**Activity**
Please copy out the listing below in full and exactly.

○ ○ ○

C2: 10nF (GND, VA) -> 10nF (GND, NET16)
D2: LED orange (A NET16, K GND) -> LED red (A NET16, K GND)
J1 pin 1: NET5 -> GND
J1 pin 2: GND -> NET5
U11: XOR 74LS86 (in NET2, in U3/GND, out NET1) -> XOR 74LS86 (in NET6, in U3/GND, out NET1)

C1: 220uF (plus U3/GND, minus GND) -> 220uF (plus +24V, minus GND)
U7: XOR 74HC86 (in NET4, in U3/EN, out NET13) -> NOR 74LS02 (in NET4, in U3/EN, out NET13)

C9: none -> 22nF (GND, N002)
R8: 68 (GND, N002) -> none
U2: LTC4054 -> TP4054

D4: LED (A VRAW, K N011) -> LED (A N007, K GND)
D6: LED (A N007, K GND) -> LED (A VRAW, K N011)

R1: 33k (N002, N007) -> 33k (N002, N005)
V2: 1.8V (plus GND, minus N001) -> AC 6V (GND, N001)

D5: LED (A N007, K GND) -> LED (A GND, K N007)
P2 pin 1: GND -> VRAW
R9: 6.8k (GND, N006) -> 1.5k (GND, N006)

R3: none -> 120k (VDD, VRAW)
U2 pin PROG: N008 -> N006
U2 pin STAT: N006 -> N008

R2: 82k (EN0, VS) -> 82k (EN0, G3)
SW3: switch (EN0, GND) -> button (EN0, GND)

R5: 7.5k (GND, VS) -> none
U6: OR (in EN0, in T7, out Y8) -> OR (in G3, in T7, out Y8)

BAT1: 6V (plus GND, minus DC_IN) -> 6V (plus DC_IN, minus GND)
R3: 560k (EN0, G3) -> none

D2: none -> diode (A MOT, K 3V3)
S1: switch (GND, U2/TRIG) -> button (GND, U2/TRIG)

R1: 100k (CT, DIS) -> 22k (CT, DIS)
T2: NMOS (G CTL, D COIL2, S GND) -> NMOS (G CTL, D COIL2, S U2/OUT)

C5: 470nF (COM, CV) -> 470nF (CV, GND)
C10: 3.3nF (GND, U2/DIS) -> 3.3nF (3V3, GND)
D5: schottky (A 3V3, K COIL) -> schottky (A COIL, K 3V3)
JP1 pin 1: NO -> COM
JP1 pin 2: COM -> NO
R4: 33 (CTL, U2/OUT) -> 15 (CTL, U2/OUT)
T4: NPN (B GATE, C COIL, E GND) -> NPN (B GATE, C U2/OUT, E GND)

○ ○ ○

**Task output**
C2: 10nF (GND, VA) -> 10nF (GND, NET16)
D2: LED orange (A NET16, K GND) -> LED red (A NET16, K GND)
J1 pin 1: NET5 -> GND
J1 pin 2: GND -> NET5
U11: XOR 74LS86 (in NET2, in U3/GND, out NET1) -> XOR 74LS86 (in NET6, in U3/GND, out NET1)

C1: 220uF (plus U3/GND, minus GND) -> 220uF (plus +24V, minus GND)
U7: XOR 74HC86 (in NET4, in U3/EN, out NET13) -> NOR 74LS02 (in NET4, in U3/EN, out NET13)

C9: none -> 22nF (GND, N002)
R8: 68 (GND, N002) -> none
U2: LTC4054 -> TP4054

D4: LED (A VRAW, K N011) -> LED (A N007, K GND)
D6: LED (A N007, K GND) -> LED (A VRAW, K N011)

R1: 33k (N002, N007) -> 33k (N002, N005)
V2: 1.8V (plus GND, minus N001) -> AC 6V (GND, N001)

D5: LED (A N007, K GND) -> LED (A GND, K N007)
P2 pin 1: GND -> VRAW
R9: 6.8k (GND, N006) -> 1.5k (GND, N006)

R3: none -> 120k (VDD, VRAW)
U2 pin PROG: N008 -> N006
U2 pin STAT: N006 -> N008

R2: 82k (EN0, VS) -> 82k (EN0, G3)
SW3: switch (EN0, GND) -> button (EN0, GND)

R5: 7.5k (GND, VS) -> none
U6: OR (in EN0, in T7, out Y8) -> OR (in G3, in T7, out Y8)

BAT1: 6V (plus GND, minus DC_IN) -> 6V (plus DC_IN, minus GND)
R3: 560k (EN0, G3) -> none

D2: none -> diode (A MOT, K 3V3)
S1: switch (GND, U2/TRIG) -> button (GND, U2/TRIG)

R1: 100k (CT, DIS) -> 22k (CT, DIS)
T2: NMOS (G CTL, D COIL2, S GND) -> NMOS (G CTL, D COIL2, S U2/OUT)

C5: 470nF (COM, CV) -> 470nF (CV, GND)
C10: 3.3nF (GND, U2/DIS) -> 3.3nF (3V3, GND)
D5: schottky (A 3V3, K COIL) -> schottky (A COIL, K 3V3)
JP1 pin 1: NO -> COM
JP1 pin 2: COM -> NO
R4: 33 (CTL, U2/OUT) -> 15 (CTL, U2/OUT)
T4: NPN (B GATE, C COIL, E GND) -> NPN (B GATE, C U2/OUT, E GND)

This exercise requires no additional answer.